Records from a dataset
□ □ □
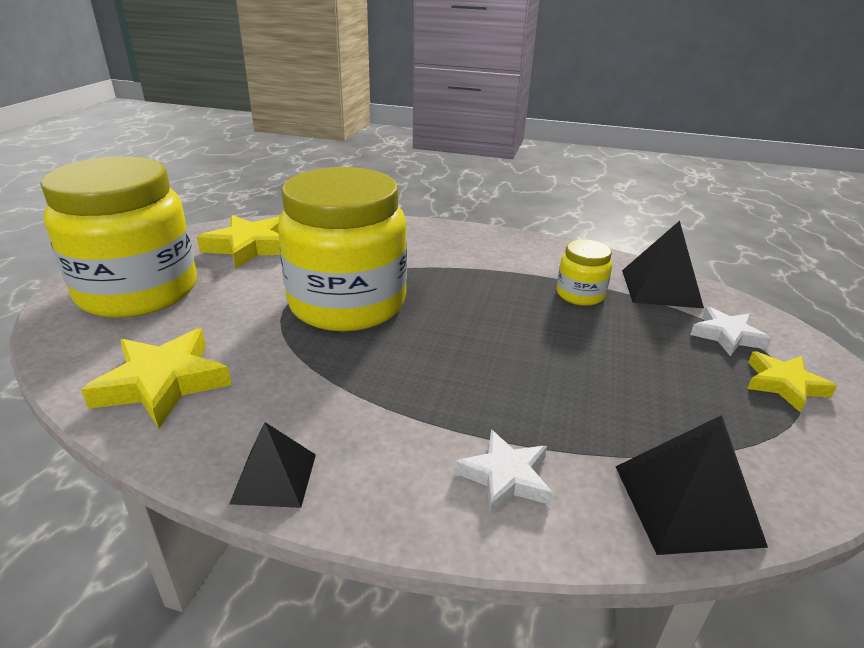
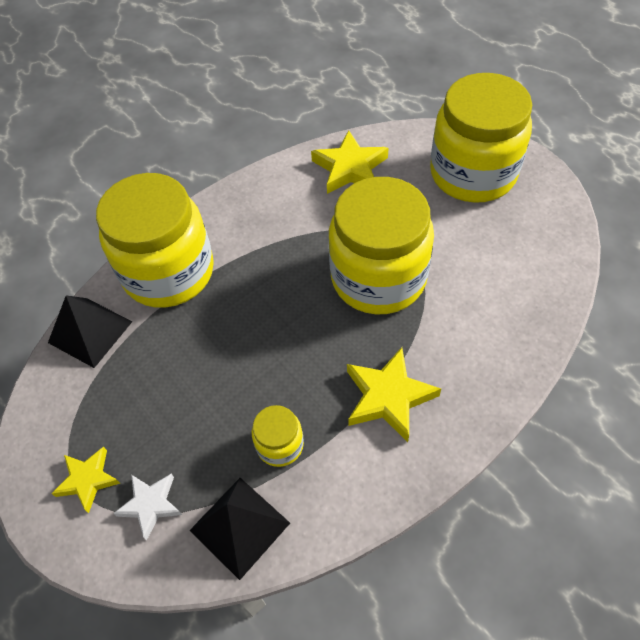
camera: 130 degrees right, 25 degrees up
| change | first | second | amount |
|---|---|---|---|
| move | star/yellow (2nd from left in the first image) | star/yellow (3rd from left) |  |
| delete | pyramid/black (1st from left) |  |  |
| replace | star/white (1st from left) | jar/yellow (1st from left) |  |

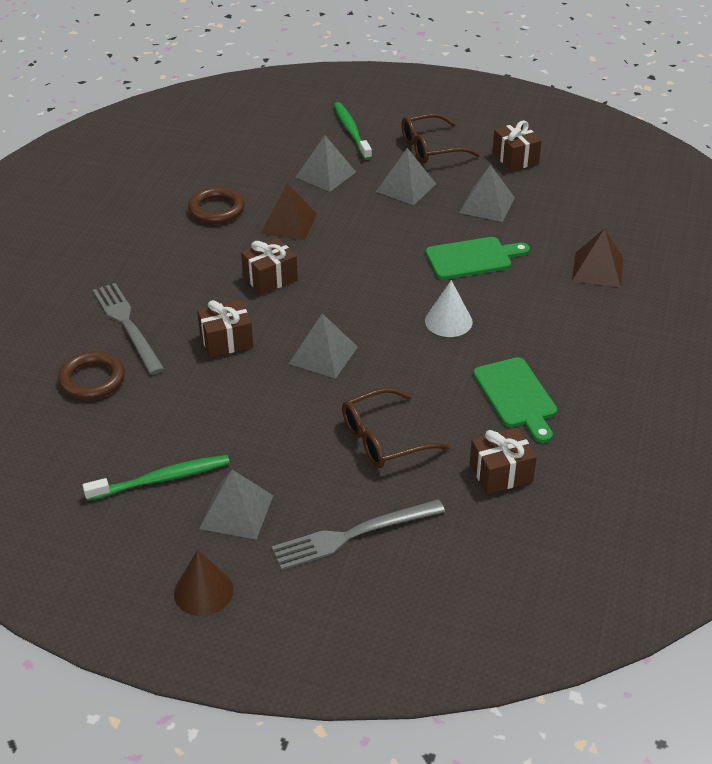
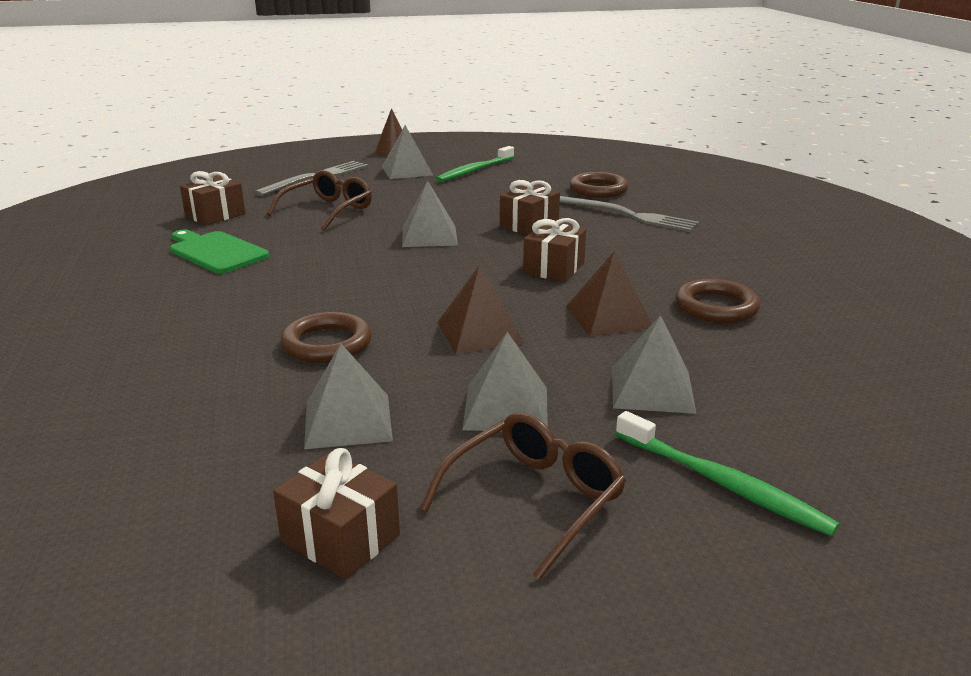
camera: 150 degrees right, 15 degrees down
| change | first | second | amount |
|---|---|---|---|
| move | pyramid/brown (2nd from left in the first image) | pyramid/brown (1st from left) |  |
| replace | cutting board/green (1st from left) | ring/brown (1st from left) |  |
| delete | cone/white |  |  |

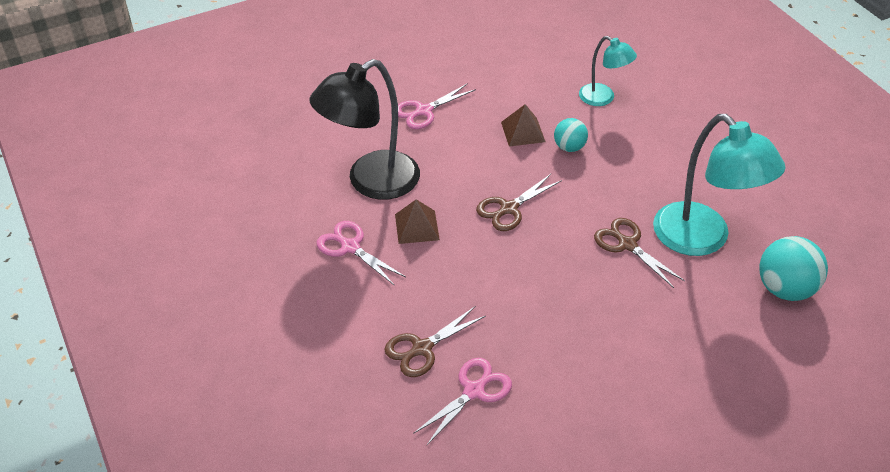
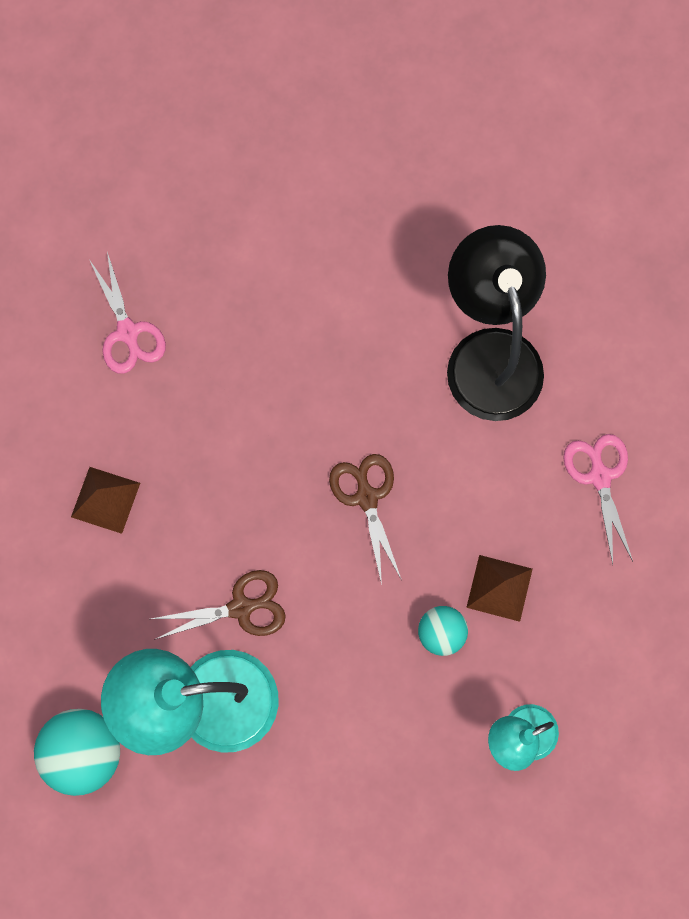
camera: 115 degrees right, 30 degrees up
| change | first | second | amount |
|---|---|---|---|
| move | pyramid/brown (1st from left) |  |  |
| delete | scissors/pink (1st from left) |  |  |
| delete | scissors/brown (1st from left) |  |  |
□ □ □
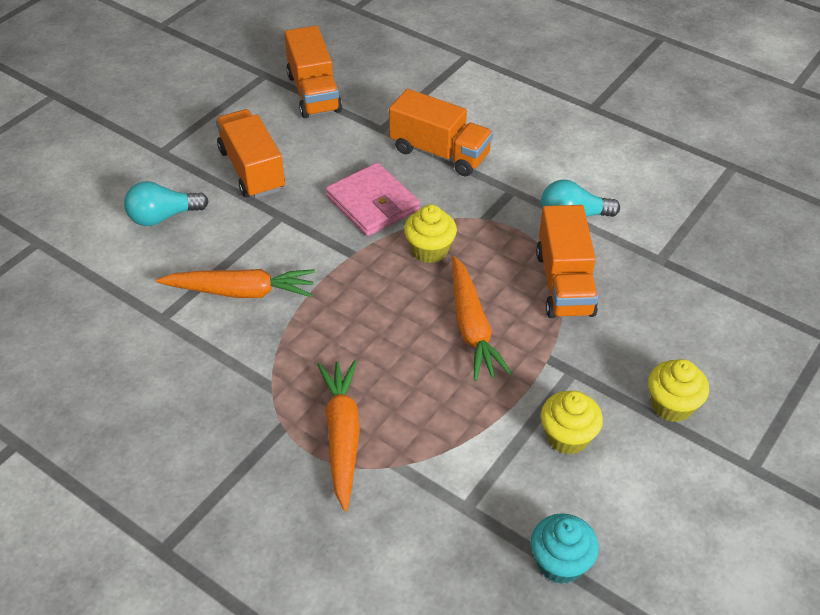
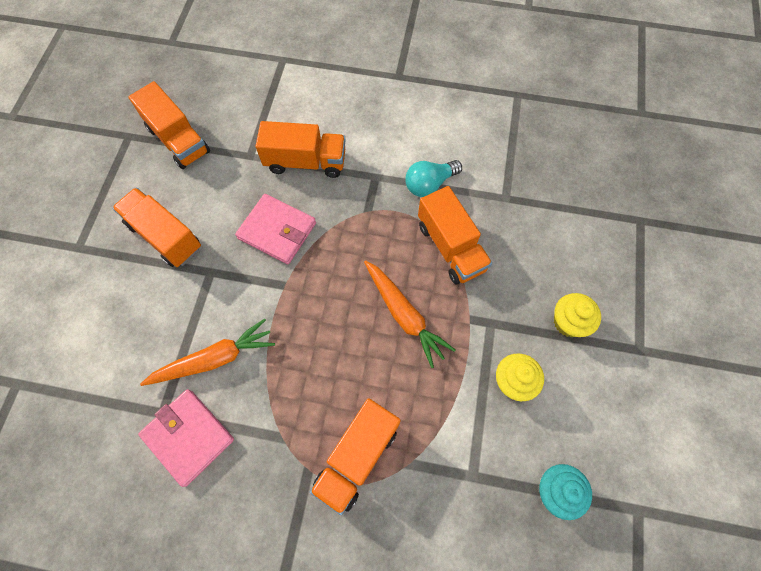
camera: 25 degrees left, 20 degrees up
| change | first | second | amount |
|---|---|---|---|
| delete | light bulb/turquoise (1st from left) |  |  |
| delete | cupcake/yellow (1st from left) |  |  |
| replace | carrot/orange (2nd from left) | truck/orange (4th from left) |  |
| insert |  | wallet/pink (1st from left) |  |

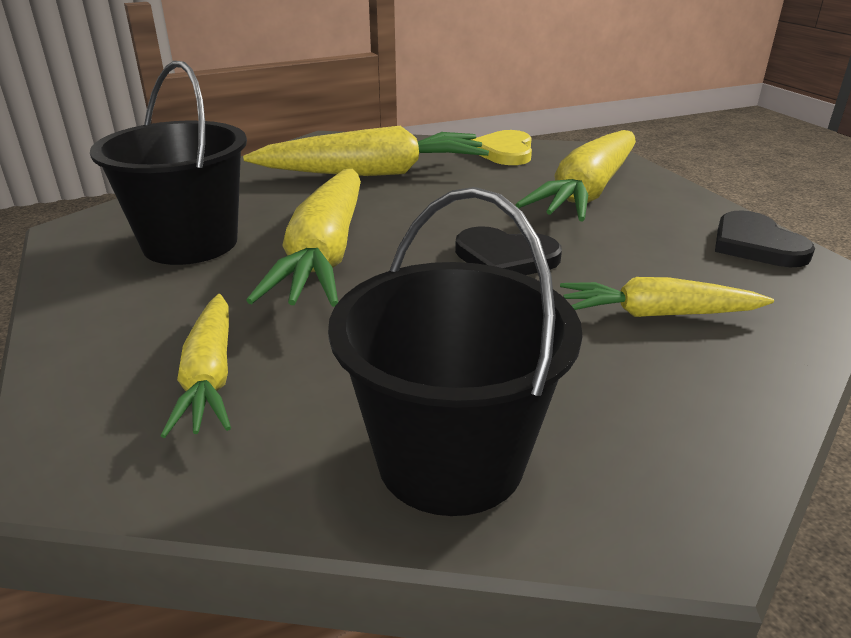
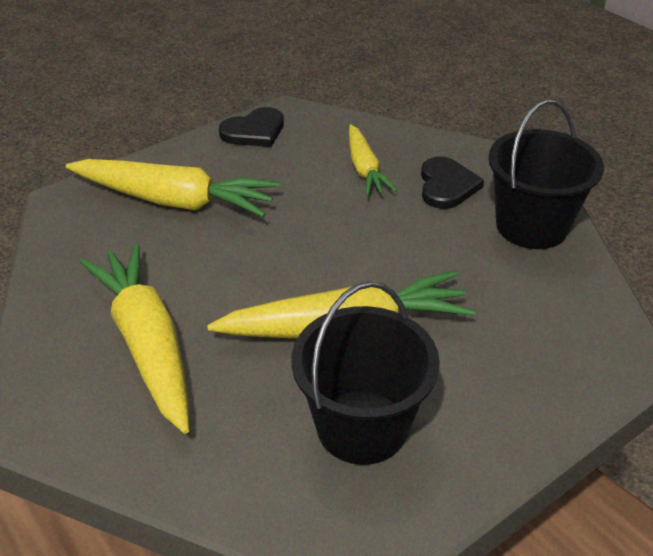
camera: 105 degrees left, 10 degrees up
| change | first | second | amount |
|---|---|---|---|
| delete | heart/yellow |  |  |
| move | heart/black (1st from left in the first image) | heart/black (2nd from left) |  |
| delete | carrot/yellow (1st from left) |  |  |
□ □ □
- **The task**
Using the data above, reproduce exactly the lines from the line that contains "move | star/yellow" through the line that contains "delete | pyramid/black", including both.

- **Exercise output**
| move | star/yellow (2nd from left in the first image) | star/yellow (3rd from left) |  |
| delete | pyramid/black (1st from left) |  |  |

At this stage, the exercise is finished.